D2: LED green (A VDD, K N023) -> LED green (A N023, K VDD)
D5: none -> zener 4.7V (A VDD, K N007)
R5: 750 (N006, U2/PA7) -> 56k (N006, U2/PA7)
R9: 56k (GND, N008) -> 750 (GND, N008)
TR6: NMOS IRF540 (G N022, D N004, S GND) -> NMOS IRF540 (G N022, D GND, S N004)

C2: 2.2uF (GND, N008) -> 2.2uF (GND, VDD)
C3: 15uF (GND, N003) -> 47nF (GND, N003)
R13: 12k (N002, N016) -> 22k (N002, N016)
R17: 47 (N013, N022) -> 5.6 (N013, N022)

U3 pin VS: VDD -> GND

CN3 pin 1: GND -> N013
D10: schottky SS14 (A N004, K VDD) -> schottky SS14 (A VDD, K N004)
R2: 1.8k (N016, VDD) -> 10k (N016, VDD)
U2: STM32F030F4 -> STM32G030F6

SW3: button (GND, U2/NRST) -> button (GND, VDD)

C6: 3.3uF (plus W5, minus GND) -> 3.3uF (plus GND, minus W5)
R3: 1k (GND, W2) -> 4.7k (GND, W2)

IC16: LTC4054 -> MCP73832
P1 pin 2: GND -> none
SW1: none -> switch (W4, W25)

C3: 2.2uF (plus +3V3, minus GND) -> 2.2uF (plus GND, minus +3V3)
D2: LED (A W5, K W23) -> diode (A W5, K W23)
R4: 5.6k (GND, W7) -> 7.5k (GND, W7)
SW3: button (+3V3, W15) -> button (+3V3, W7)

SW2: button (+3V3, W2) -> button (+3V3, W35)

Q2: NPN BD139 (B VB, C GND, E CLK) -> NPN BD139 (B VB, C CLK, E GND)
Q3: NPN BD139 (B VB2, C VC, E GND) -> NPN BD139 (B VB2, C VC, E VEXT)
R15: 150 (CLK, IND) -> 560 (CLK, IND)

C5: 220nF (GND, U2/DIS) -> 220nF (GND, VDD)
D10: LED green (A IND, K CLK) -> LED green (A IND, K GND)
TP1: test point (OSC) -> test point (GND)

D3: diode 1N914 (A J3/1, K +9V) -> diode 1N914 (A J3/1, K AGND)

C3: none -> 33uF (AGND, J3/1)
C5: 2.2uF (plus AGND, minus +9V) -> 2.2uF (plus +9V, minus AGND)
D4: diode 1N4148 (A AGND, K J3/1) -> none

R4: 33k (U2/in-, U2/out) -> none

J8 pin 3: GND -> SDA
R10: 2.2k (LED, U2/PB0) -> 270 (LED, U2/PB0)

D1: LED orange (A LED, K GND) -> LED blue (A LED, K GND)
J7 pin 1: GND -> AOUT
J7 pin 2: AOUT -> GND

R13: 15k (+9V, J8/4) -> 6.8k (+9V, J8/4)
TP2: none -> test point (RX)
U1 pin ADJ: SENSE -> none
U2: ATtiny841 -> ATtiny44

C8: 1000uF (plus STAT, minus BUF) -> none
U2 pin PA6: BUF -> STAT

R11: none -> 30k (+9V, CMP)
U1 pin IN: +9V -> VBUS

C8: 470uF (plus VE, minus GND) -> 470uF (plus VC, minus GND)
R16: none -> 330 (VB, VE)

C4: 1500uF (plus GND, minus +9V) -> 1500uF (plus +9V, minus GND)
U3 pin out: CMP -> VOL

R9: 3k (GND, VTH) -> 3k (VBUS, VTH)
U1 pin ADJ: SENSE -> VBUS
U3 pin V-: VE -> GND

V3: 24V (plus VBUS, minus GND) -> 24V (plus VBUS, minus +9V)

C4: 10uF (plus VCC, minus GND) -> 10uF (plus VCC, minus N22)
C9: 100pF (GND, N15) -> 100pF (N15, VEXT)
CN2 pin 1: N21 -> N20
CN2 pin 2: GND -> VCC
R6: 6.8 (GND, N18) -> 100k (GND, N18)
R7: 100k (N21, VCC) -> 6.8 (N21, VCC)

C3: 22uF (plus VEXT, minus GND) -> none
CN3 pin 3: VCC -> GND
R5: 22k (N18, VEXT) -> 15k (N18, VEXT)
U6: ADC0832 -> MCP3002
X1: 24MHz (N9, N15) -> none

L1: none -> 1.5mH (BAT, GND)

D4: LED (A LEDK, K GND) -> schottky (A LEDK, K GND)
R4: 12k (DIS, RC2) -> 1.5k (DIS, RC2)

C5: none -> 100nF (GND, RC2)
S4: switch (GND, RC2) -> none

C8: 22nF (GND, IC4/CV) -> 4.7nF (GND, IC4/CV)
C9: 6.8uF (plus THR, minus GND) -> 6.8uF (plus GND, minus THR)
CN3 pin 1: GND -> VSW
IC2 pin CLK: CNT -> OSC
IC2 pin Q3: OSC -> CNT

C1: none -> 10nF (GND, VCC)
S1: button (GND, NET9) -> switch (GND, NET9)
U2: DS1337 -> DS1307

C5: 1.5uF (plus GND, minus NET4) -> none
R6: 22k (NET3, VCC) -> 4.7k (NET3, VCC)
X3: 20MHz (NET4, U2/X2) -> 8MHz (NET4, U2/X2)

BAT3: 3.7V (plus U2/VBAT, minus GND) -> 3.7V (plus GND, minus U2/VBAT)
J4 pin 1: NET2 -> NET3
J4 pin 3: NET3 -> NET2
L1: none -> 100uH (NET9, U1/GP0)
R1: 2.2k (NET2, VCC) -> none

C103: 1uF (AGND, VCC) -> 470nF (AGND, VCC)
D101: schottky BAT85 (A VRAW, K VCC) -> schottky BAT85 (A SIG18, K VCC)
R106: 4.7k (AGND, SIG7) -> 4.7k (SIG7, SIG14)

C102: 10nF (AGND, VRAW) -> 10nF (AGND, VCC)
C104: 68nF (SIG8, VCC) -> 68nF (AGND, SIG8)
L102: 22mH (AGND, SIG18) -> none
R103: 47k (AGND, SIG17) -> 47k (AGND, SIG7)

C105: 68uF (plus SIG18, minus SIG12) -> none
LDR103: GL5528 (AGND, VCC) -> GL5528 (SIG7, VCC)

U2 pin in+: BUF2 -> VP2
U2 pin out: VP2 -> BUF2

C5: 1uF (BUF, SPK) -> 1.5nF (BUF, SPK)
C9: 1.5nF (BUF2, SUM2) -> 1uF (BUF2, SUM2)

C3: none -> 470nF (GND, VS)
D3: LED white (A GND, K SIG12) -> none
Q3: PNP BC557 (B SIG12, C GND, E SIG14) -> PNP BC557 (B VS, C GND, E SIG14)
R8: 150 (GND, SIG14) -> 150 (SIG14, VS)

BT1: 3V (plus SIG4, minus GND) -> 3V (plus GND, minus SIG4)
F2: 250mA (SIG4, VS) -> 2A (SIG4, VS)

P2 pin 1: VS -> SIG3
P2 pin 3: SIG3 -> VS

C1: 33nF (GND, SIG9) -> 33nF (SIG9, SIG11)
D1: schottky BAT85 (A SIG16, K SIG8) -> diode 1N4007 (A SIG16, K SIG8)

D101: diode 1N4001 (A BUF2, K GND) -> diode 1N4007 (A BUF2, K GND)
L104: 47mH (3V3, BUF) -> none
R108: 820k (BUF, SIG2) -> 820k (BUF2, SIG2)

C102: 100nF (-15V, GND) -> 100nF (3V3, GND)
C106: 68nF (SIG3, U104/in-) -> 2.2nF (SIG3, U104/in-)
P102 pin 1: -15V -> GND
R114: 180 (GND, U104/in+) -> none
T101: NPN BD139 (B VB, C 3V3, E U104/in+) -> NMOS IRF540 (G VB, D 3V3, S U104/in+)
──────────────────────────────
Task to complete:
Lines in the listing above that contain the word "NMOS" must be copied; leave out the rest.

Answer:
TR6: NMOS IRF540 (G N022, D N004, S GND) -> NMOS IRF540 (G N022, D GND, S N004)
T101: NPN BD139 (B VB, C 3V3, E U104/in+) -> NMOS IRF540 (G VB, D 3V3, S U104/in+)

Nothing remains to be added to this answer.